## PROBLEM
What you write must be the listing below in full, word for word, minus its pictures.

## DATASET EXTRACT
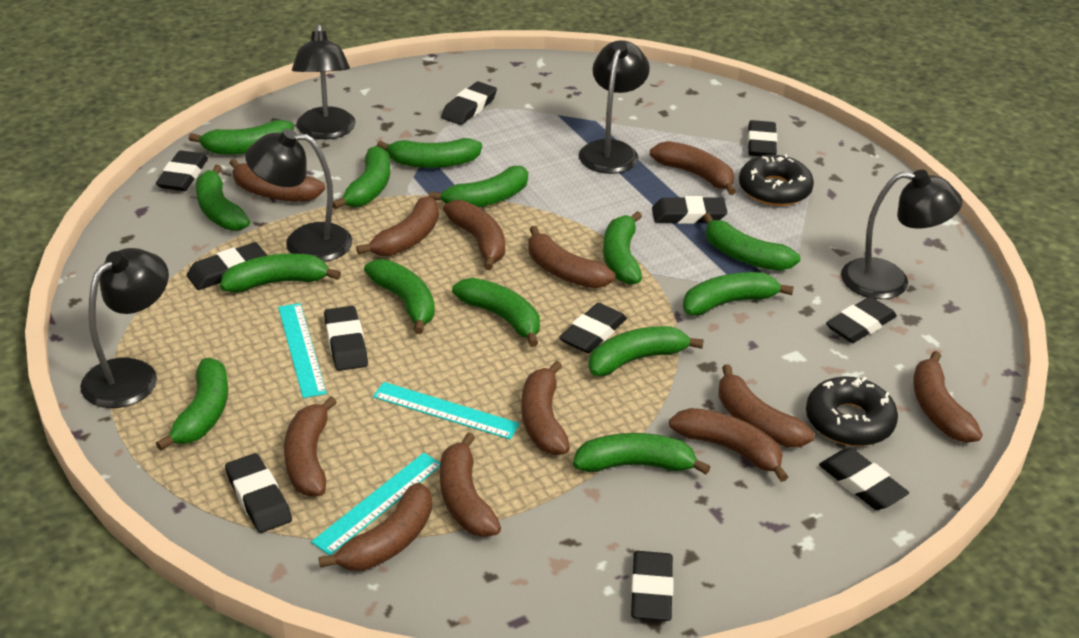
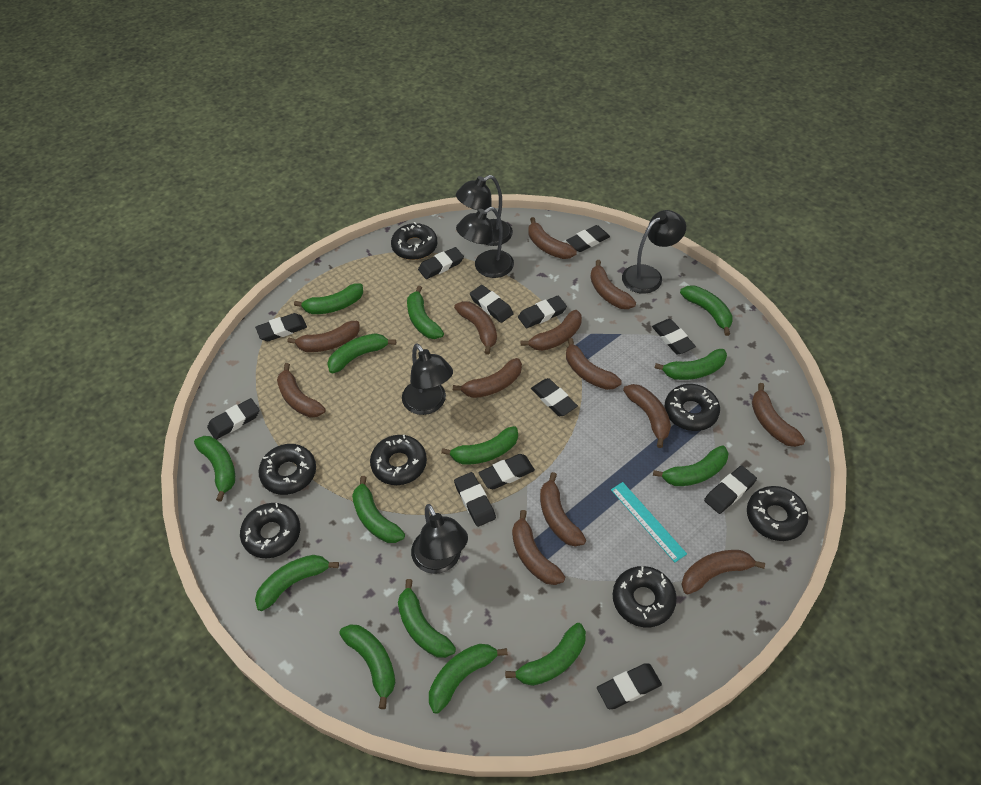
black donut: 2 -> 7
black eraser: 11 -> 12
brown banana: 12 -> 13
turquoise ruler: 3 -> 1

## WRITTEN ANSWER
black donut: 2 -> 7
black eraser: 11 -> 12
brown banana: 12 -> 13
turquoise ruler: 3 -> 1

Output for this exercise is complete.